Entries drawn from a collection
— begin —

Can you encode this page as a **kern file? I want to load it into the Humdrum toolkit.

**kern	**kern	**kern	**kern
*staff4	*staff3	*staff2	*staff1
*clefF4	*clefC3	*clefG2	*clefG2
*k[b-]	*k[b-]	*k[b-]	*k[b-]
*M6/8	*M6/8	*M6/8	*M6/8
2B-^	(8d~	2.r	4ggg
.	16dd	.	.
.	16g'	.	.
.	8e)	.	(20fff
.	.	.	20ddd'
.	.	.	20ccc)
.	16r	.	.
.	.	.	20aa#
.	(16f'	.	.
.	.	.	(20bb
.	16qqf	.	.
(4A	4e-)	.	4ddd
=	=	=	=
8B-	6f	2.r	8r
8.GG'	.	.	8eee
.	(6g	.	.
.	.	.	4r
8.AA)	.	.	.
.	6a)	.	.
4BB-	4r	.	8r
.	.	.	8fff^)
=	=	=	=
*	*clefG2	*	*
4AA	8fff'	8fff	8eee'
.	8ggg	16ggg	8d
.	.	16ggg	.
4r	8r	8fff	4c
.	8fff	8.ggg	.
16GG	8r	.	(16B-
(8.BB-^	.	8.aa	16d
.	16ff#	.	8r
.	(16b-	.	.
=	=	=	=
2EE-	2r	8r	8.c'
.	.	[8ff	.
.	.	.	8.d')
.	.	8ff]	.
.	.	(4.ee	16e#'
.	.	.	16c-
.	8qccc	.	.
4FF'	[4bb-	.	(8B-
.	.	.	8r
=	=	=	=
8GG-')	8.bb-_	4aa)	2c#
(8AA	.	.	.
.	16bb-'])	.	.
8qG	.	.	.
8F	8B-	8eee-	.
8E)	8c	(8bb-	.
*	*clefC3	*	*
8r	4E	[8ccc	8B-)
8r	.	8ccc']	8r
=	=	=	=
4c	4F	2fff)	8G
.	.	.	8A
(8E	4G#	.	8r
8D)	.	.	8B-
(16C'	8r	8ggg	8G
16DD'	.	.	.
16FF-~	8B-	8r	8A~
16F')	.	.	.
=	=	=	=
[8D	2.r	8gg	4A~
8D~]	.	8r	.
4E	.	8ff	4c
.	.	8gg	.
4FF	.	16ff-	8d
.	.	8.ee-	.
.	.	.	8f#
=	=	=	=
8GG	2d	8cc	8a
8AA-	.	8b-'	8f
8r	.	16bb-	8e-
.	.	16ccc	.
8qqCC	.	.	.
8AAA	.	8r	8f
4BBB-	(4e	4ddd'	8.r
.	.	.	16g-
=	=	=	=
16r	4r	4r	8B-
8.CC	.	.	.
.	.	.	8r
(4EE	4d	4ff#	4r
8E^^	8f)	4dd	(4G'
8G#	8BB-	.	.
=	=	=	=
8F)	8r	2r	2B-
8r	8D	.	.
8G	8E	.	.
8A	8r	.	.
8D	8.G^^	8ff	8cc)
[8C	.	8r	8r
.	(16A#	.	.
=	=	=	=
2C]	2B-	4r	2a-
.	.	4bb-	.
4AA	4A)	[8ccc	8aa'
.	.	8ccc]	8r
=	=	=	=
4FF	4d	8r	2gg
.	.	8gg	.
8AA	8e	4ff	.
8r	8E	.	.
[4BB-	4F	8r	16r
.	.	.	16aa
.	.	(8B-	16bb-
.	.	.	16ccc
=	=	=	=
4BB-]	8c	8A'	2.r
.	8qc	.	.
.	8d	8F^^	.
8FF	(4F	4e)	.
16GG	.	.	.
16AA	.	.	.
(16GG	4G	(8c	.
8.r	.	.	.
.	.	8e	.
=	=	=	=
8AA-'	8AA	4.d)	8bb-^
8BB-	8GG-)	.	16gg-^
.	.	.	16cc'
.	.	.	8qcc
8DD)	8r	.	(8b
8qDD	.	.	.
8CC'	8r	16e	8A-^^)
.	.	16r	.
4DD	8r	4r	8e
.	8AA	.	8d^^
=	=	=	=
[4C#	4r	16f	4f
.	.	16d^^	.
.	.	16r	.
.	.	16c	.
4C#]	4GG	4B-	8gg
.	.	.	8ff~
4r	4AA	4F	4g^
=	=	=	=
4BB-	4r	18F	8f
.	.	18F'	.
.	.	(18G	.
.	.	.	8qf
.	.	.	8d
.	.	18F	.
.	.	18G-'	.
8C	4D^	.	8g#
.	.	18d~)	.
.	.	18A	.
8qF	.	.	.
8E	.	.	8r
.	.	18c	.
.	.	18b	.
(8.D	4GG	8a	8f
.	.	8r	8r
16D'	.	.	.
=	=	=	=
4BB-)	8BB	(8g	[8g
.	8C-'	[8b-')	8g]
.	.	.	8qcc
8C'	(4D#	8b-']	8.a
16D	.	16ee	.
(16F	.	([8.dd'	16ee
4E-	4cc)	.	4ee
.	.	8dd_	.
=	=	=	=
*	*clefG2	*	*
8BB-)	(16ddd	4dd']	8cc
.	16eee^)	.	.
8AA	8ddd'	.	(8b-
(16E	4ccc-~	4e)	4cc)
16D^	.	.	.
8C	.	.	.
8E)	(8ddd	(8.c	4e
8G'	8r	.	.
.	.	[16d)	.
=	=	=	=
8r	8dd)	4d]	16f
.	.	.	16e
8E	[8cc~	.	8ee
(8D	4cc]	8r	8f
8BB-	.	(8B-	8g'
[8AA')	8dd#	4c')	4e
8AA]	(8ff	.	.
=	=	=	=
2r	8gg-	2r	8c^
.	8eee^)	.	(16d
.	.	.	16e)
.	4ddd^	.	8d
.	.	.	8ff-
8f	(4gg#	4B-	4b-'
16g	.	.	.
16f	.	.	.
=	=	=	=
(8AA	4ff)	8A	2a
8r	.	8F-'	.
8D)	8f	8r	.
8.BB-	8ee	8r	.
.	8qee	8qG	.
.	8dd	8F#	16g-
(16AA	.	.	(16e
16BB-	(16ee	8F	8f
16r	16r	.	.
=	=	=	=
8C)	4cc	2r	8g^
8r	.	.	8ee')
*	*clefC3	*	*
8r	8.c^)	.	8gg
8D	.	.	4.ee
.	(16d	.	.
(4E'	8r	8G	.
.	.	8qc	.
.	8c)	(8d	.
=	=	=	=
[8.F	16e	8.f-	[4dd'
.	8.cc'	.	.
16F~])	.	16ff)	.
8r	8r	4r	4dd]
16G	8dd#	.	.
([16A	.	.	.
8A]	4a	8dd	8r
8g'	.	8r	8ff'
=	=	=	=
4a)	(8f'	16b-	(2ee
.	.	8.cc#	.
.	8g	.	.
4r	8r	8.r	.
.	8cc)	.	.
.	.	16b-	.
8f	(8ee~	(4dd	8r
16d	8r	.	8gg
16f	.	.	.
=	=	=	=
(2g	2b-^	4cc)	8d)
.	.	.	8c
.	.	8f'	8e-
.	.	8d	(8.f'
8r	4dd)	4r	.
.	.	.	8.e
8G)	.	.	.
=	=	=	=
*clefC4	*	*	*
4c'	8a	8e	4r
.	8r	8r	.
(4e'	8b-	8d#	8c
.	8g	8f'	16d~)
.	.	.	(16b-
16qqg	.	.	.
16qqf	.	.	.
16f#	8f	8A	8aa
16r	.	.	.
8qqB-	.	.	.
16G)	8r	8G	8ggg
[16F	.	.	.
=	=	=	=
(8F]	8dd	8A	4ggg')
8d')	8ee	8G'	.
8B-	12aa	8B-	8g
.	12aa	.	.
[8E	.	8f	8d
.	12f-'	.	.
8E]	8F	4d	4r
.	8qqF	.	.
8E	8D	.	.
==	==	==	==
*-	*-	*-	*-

— end —

Work to complete
Return every line in the rows above that contains the string "kern".

Expected answer
Can you encode this page as a **kern file? I want to load it into the Humdrum toolkit.
**kern	**kern	**kern	**kern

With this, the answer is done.